§ YOUR OBJECTIVE: Exact wording is required for every entry; transcribe all of them and leave the images out.

§ SUPPLIED DATA:
+ + + + + + +

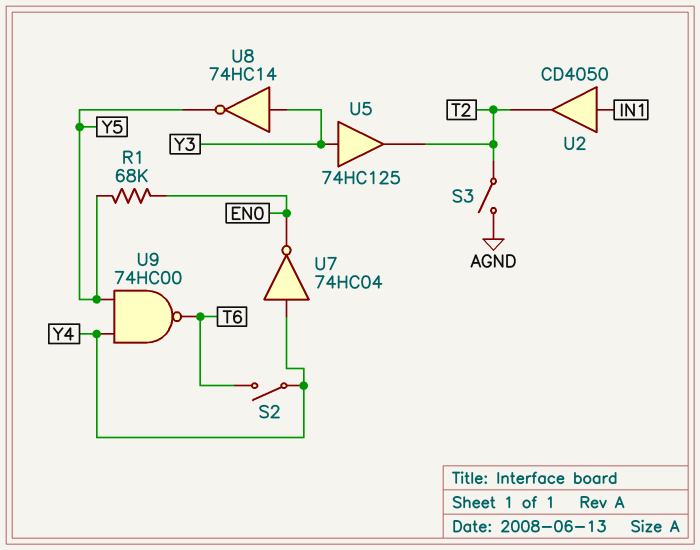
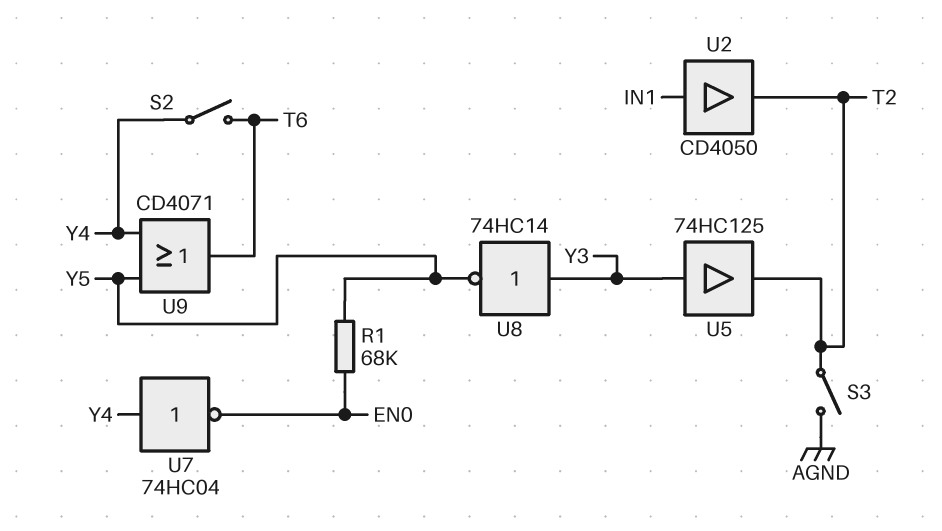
U9: NAND 74HC00 (in Y4, in Y5, out T6) -> OR CD4071 (in Y4, in Y5, out T6)

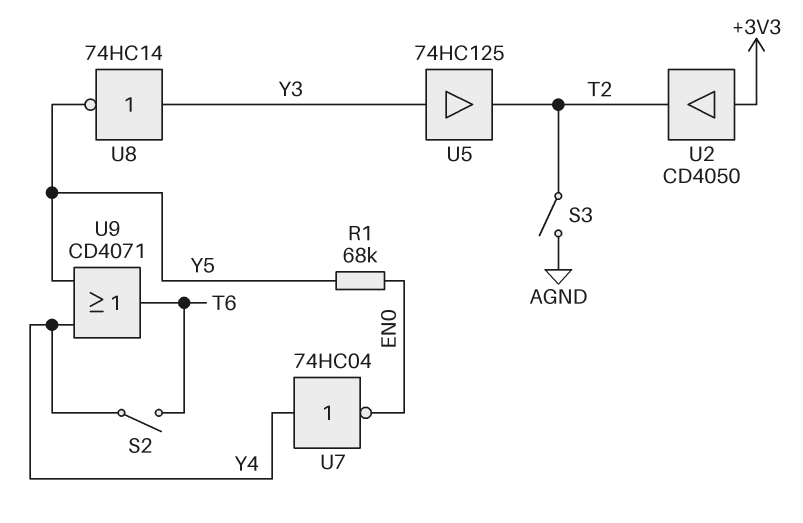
U2: buffer CD4050 (in IN1, out T2) -> buffer CD4050 (in +3V3, out T2)

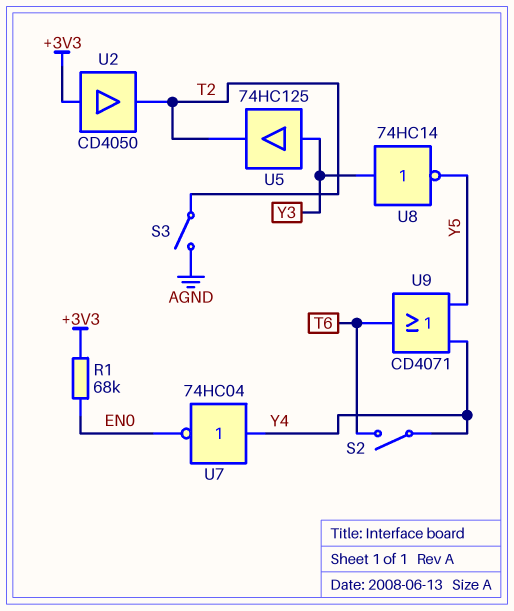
R1: 68k (EN0, Y5) -> 68k (+3V3, EN0)

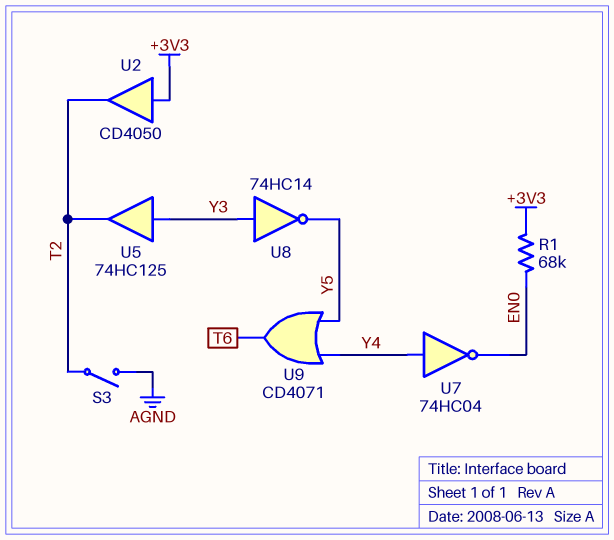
S2: switch (T6, Y4) -> none

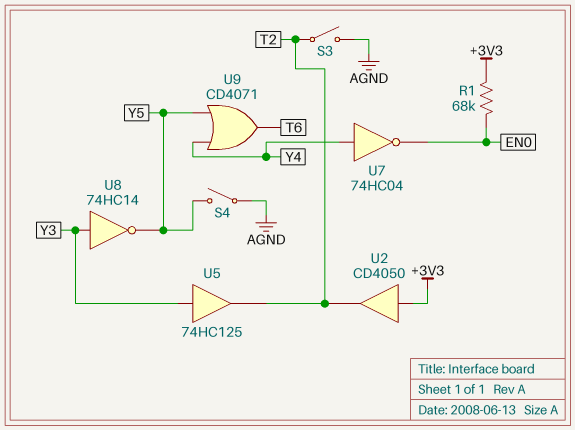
S4: none -> switch (AGND, Y5)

+ + + + + + +

§ ANSWER:
U9: NAND 74HC00 (in Y4, in Y5, out T6) -> OR CD4071 (in Y4, in Y5, out T6)

U2: buffer CD4050 (in IN1, out T2) -> buffer CD4050 (in +3V3, out T2)

R1: 68k (EN0, Y5) -> 68k (+3V3, EN0)

S2: switch (T6, Y4) -> none

S4: none -> switch (AGND, Y5)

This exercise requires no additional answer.